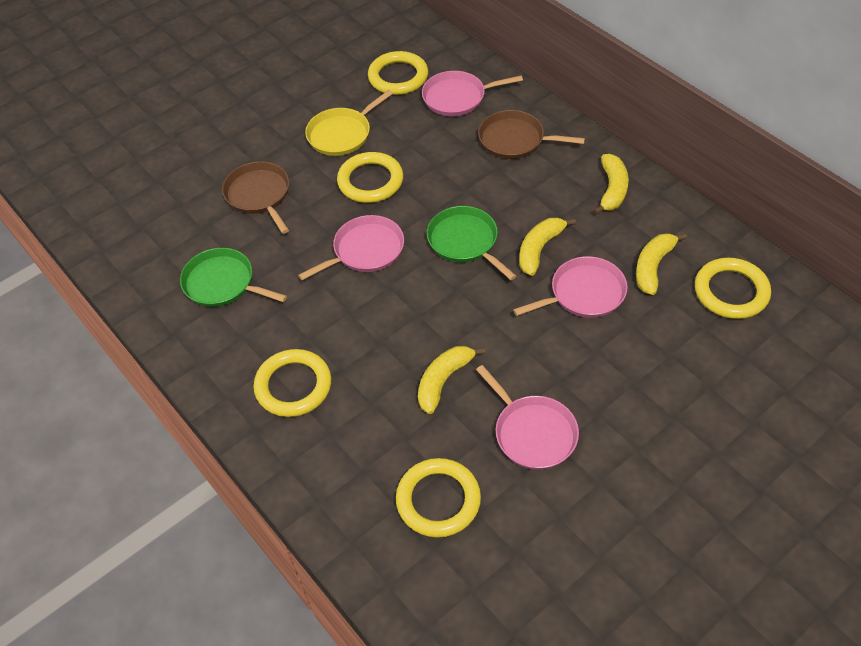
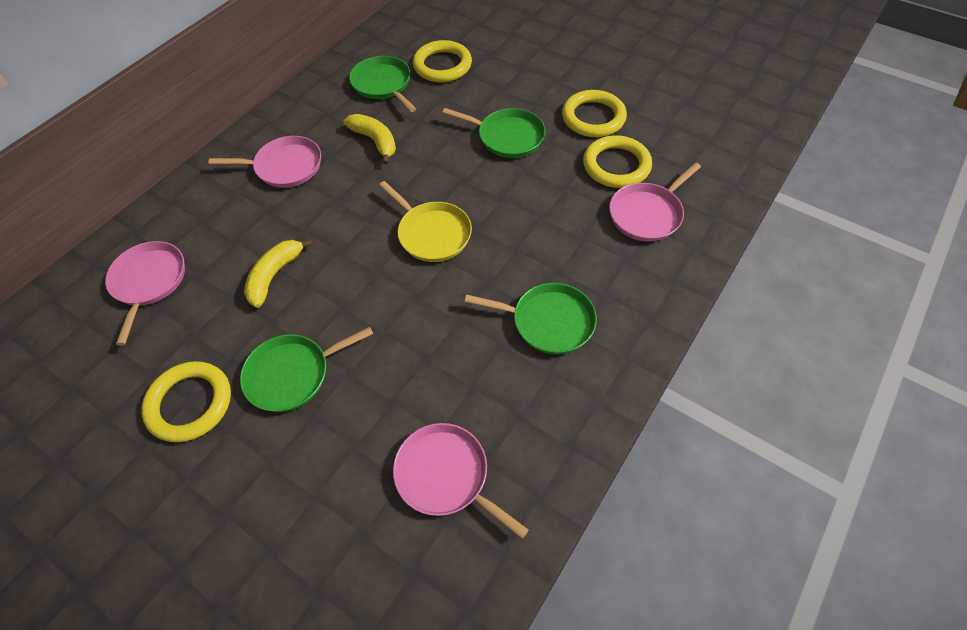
brown pan: 2 -> 0
green pan: 2 -> 4
yellow banana: 4 -> 2
yellow ring: 5 -> 4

※

§ **Exercise brief**: Would you set down the material exactly as it stands, without the pictures?

§ **Solution to this task**:
brown pan: 2 -> 0
green pan: 2 -> 4
yellow banana: 4 -> 2
yellow ring: 5 -> 4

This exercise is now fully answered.